** RECORDED INFORMATION follows **

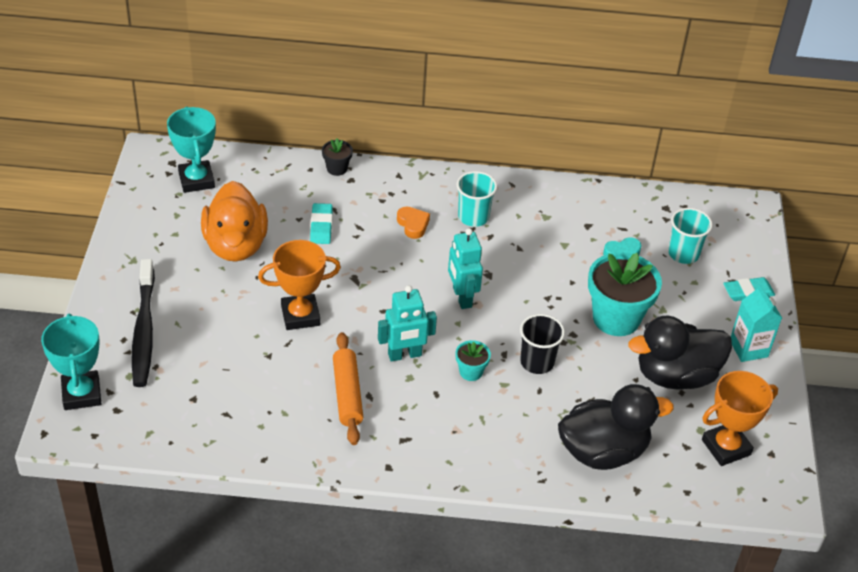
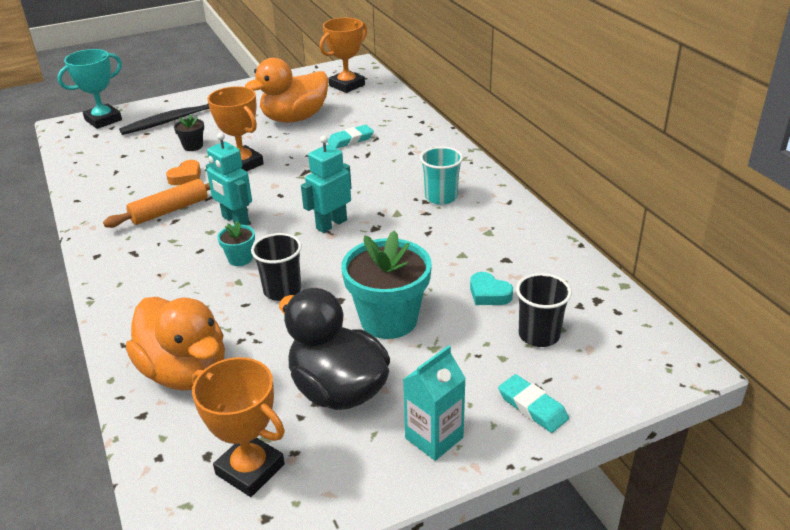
camera: 65 degrees right, 10 degrees down
(196, 180) = (347, 85): turquoise trophy -> orange trophy
(337, 168) = (424, 124): black flower pot -> black flower pot (193, 146)
(413, 225) = (397, 174): orange heart -> orange heart (186, 177)
(603, 451) = (185, 372): black duck -> orange duck
(683, 254) = (539, 335): turquoise cup -> black cup

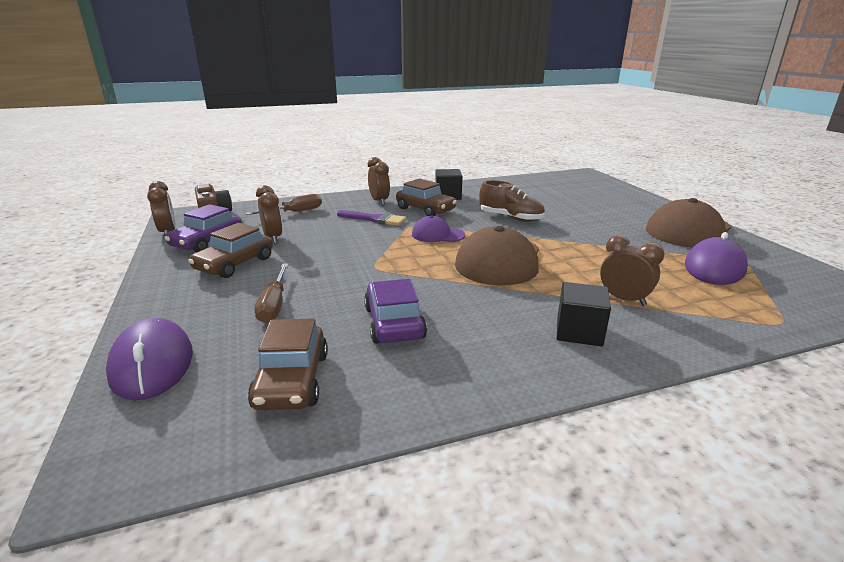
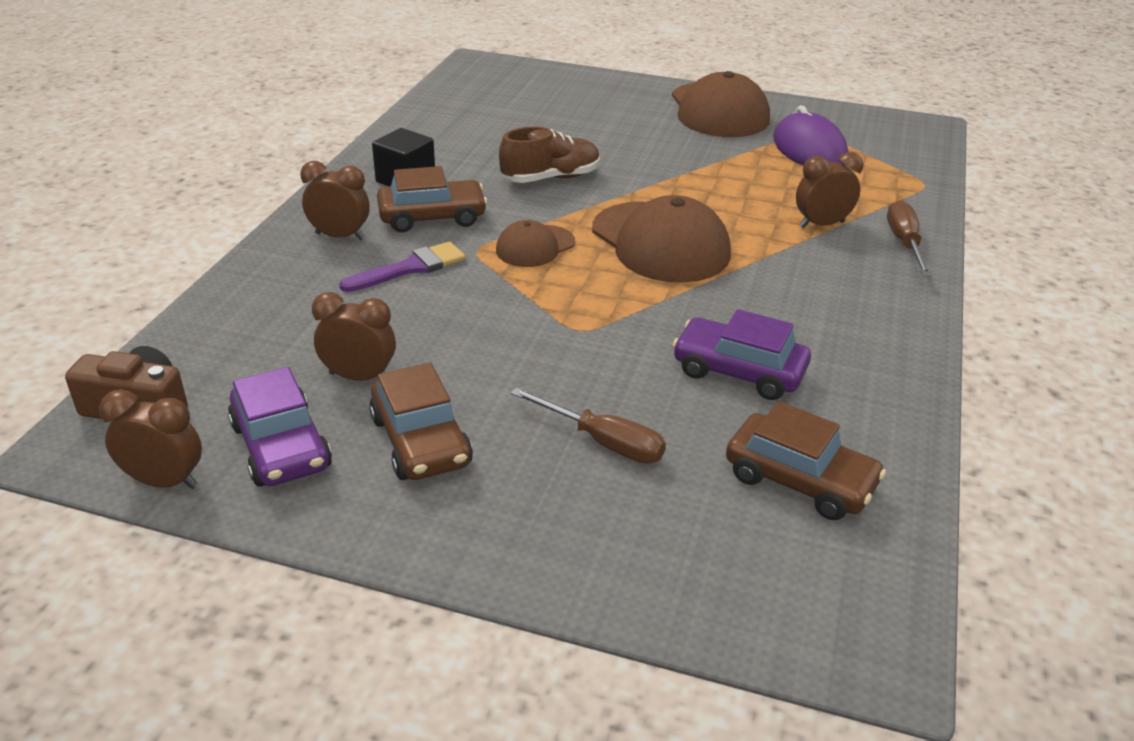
camera: 55 degrees left, 10 degrees up
(152, 364) = (670, 583): purple mouse -> none
(295, 212) = (269, 323): brown screwdriver -> brown screwdriver (904, 243)
(437, 235) = (535, 246): purple cap -> brown cap
(579, 332) = (856, 277): black cube -> none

** End of RECORDED INFORMATION **

When you copy the records above, keep every word exact and drop the pictures.

camera: 65 degrees right, 10 degrees down
(196, 180) = (347, 85): turquoise trophy -> orange trophy
(337, 168) = (424, 124): black flower pot -> black flower pot (193, 146)
(413, 225) = (397, 174): orange heart -> orange heart (186, 177)
(603, 451) = (185, 372): black duck -> orange duck
(683, 254) = (539, 335): turquoise cup -> black cup

camera: 55 degrees left, 10 degrees up
(152, 364) = (670, 583): purple mouse -> none
(295, 212) = (269, 323): brown screwdriver -> brown screwdriver (904, 243)
(437, 235) = (535, 246): purple cap -> brown cap
(579, 332) = (856, 277): black cube -> none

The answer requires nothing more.